EXERCISE REQUIREMENTS: Print again, word for word, all of the records below, and leave the pictures out.

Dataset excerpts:
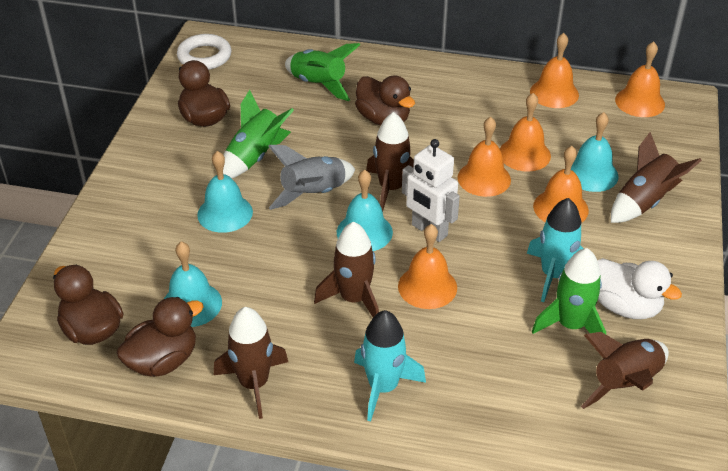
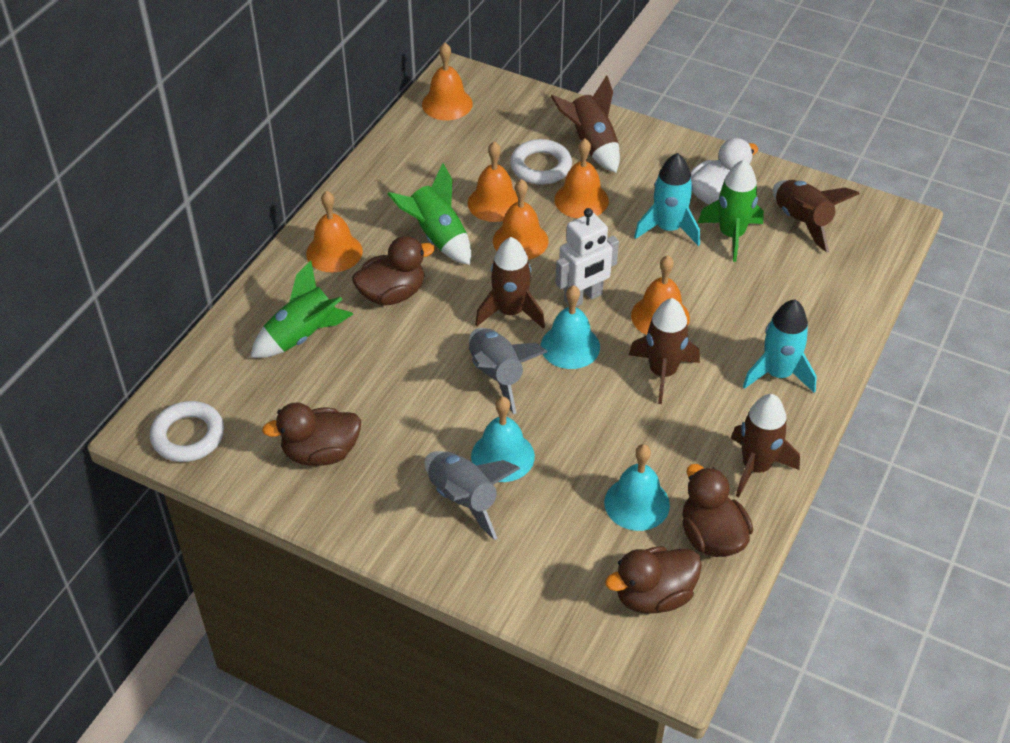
camera: 75 degrees left, 5 degrees up
green rocket [223,90,294,178] -> green rocket moved to [388,163,471,265]
orange bell [530,33,579,108] -> orange bell moved to [306,191,363,273]
turquoise bell [571,112,619,192] -> white ring [510,139,572,185]
none -> grey rocket [425,451,520,540]

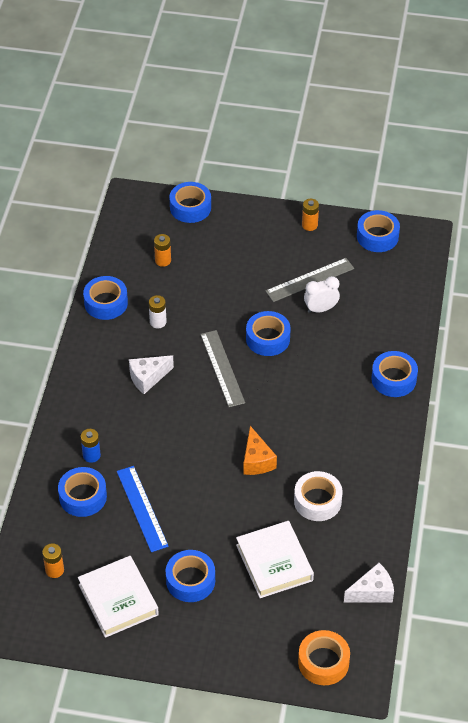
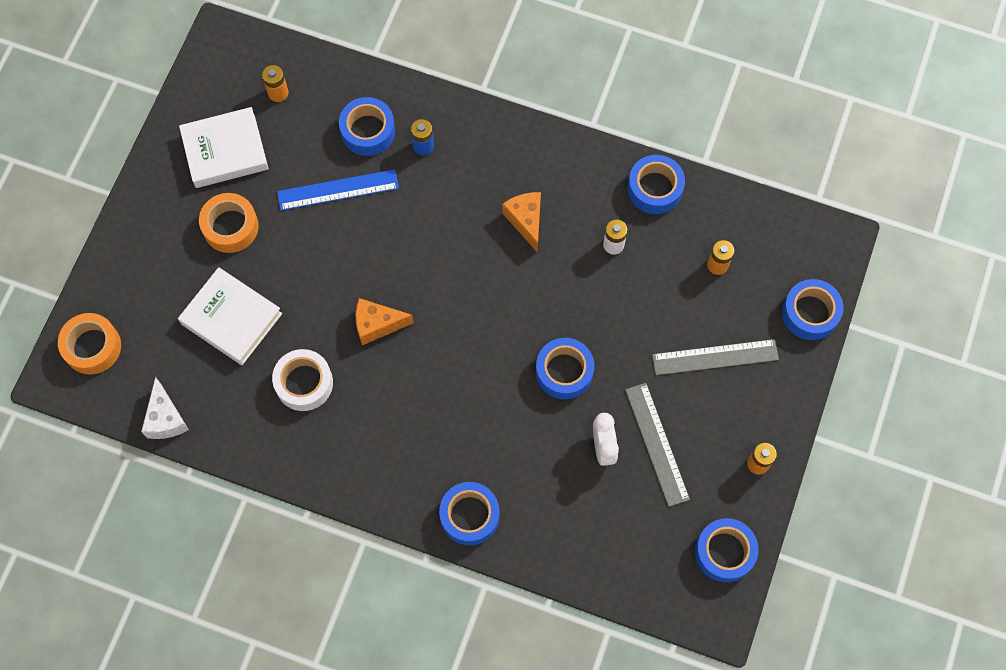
camera: 100 degrees right, 20 degrees up
white cheese [129,355,174,394] -> orange cheese [502,192,541,252]
blue tape [166,550,215,602] -> orange tape [199,193,259,253]
grey ruler [200,330,245,407] -> grey ruler moved to [652,339,779,375]
white book [236,521,314,598] -> white book turned 45 degrees clockwise [178,267,282,365]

EXERCISE OUTPUT:
camera: 75 degrees left, 5 degrees up
green rocket [223,90,294,178] -> green rocket moved to [388,163,471,265]
orange bell [530,33,579,108] -> orange bell moved to [306,191,363,273]
turquoise bell [571,112,619,192] -> white ring [510,139,572,185]
none -> grey rocket [425,451,520,540]

camera: 100 degrees right, 20 degrees up
white cheese [129,355,174,394] -> orange cheese [502,192,541,252]
blue tape [166,550,215,602] -> orange tape [199,193,259,253]
grey ruler [200,330,245,407] -> grey ruler moved to [652,339,779,375]
white book [236,521,314,598] -> white book turned 45 degrees clockwise [178,267,282,365]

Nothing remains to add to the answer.